- What you have to do
Every record below should be printed again exactly, with its pictures removed.

· · ·

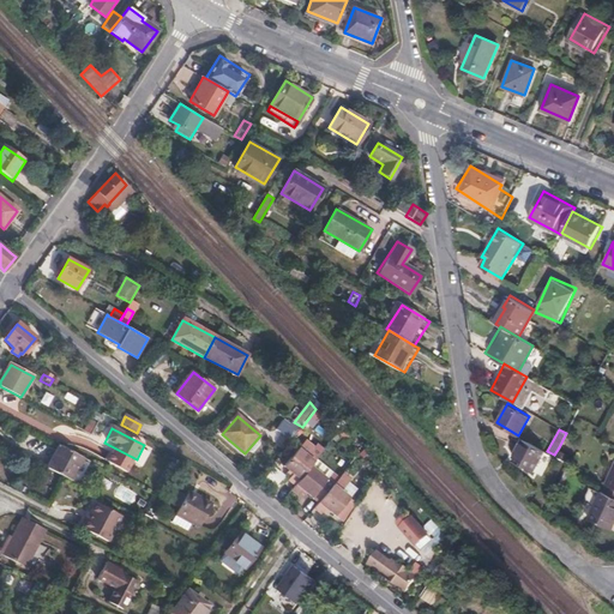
[(286,450),(295,437),(287,431),(282,437),(277,433),(272,439),(286,450)]
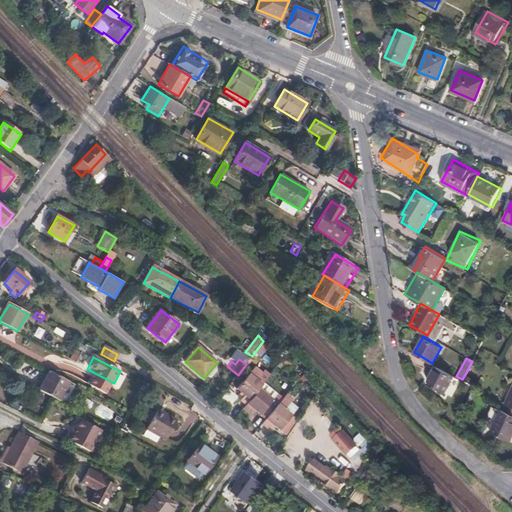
[(445,391),(454,375),(436,365),(428,379),(435,384),(434,385),(445,391)]
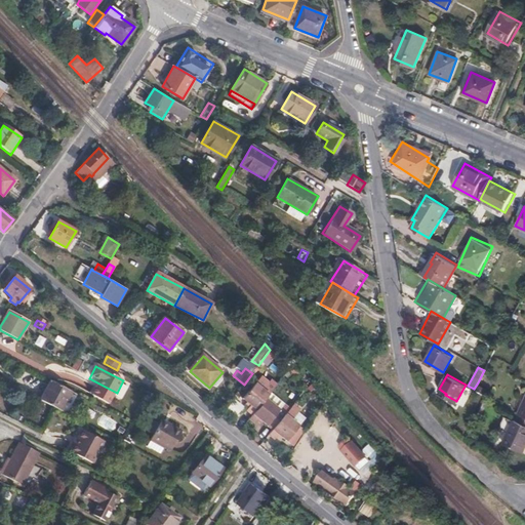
[(110,405),(117,393),(89,378),(86,384),(94,389),(91,396),(110,405)]
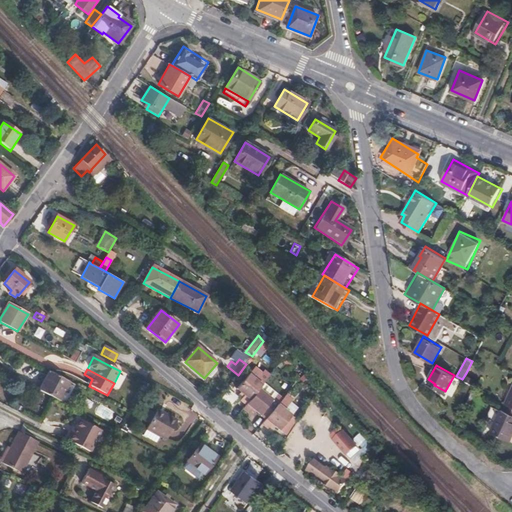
[(70,383),(50,373),(40,392),(60,403),(70,383)]
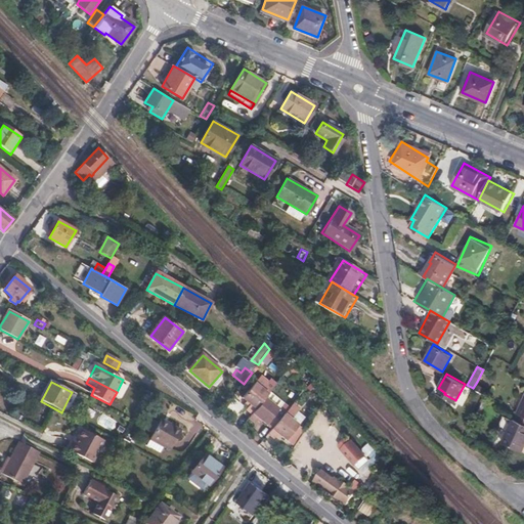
[(252,413),(265,397),(268,394),(254,382),(242,397),(250,404),(246,408),(252,413)]
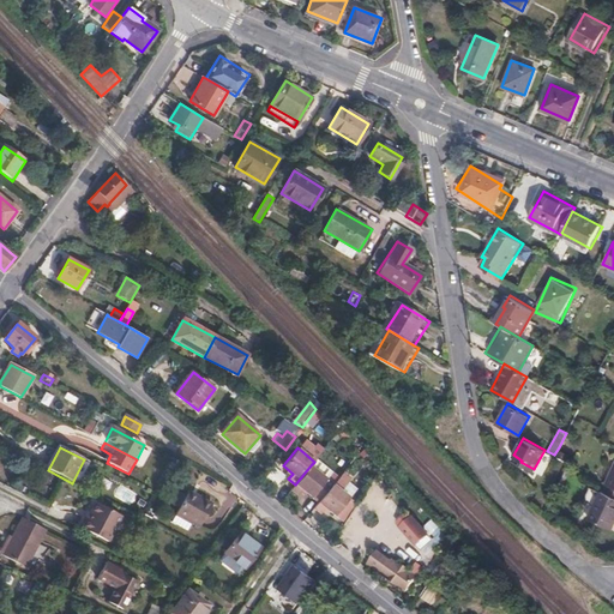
[(333,486),(311,465),(295,485),(292,489),(299,495),(304,489),(319,504),(333,486)]
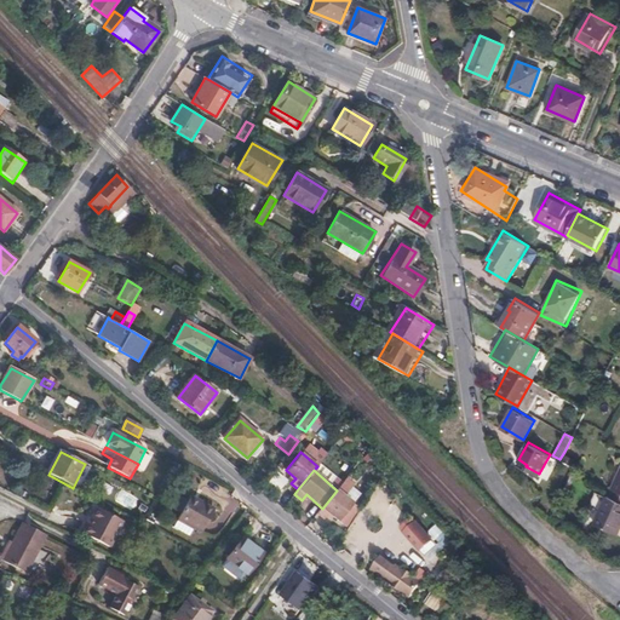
[(281,491),(287,477),(277,472),(270,486),(281,491)]
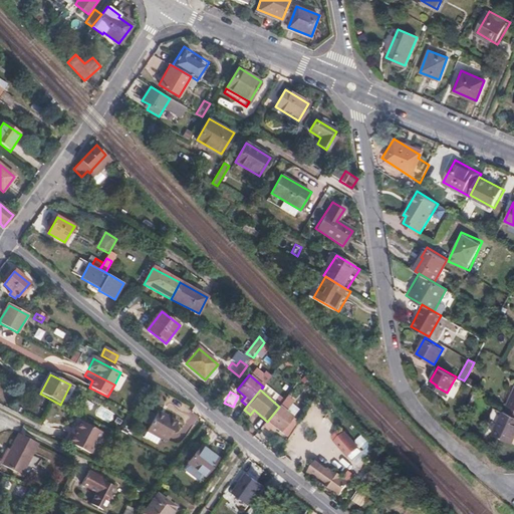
[(288,397),(279,407),(267,422),(263,426),(269,431),(273,426),(286,438),(298,426),(292,420),(293,419),(286,413),(294,403),(288,397)]
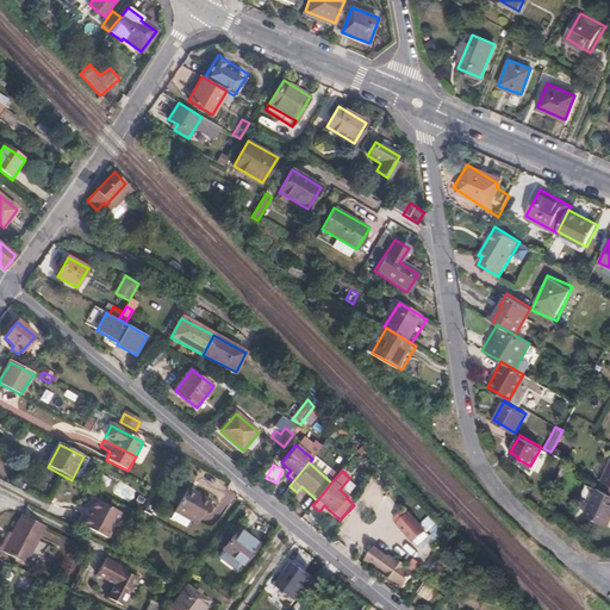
[(587,483),(580,498),(589,502),(596,487),(587,483)]
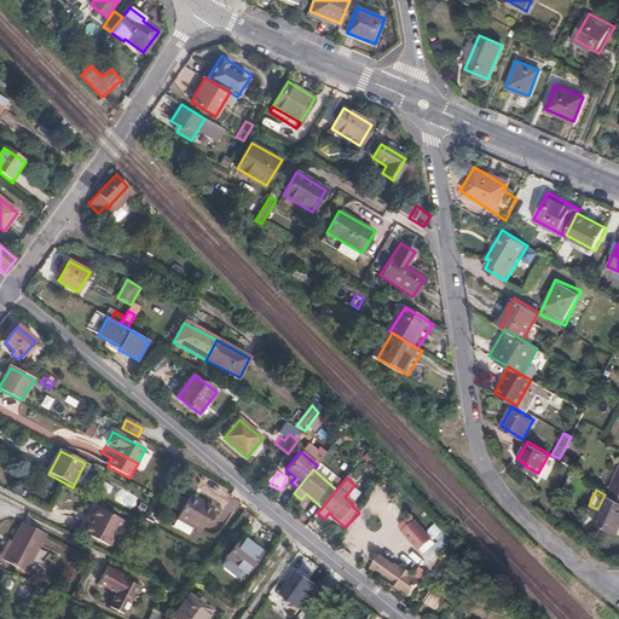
[(197,507),(200,502),(190,496),(186,502),(197,507)]
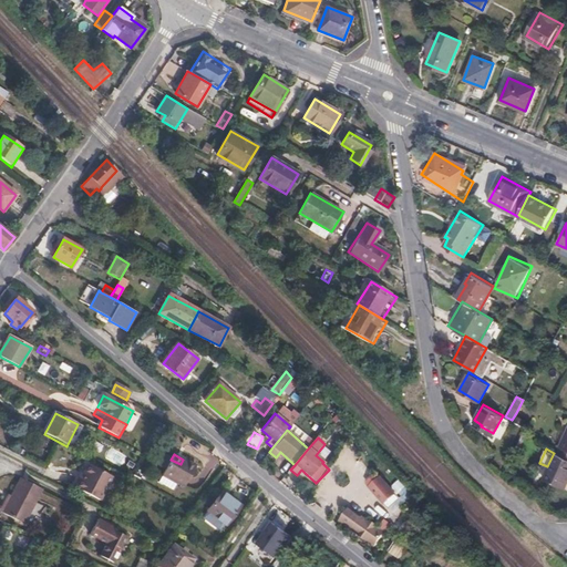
[(566,460),(558,456),(554,454),(543,481),(564,491),(566,482),(566,460)]
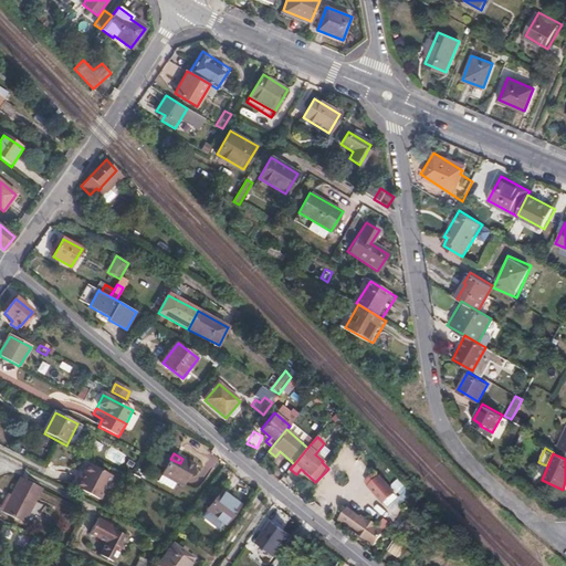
[(196,467),(182,459),(180,463),(170,459),(161,475),(184,488),(196,467)]
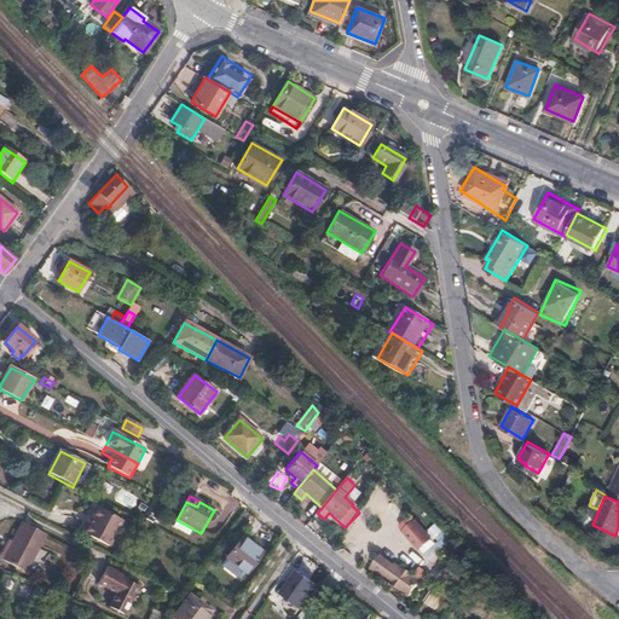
[(108,548),(122,521),(90,505),(76,531),(108,548)]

· · ·

- Result below
[(286,450),(295,437),(287,431),(282,437),(277,433),(272,439),(286,450)]
[(445,391),(454,375),(436,365),(428,379),(435,384),(434,385),(445,391)]
[(110,405),(117,393),(89,378),(86,384),(94,389),(91,396),(110,405)]
[(70,383),(50,373),(40,392),(60,403),(70,383)]
[(252,413),(265,397),(268,394),(254,382),(242,397),(250,404),(246,408),(252,413)]
[(333,486),(311,465),(295,485),(292,489),(299,495),(304,489),(319,504),(333,486)]
[(281,491),(287,477),(277,472),(270,486),(281,491)]
[(288,397),(279,407),(267,422),(263,426),(269,431),(273,426),(286,438),(298,426),(292,420),(293,419),(286,413),(294,403),(288,397)]
[(587,483),(580,498),(589,502),(596,487),(587,483)]
[(197,507),(200,502),(190,496),(186,502),(197,507)]
[(566,460),(558,456),(554,454),(543,481),(564,491),(566,482),(566,460)]
[(196,467),(182,459),(180,463),(170,459),(161,475),(184,488),(196,467)]
[(108,548),(122,521),(90,505),(76,531),(108,548)]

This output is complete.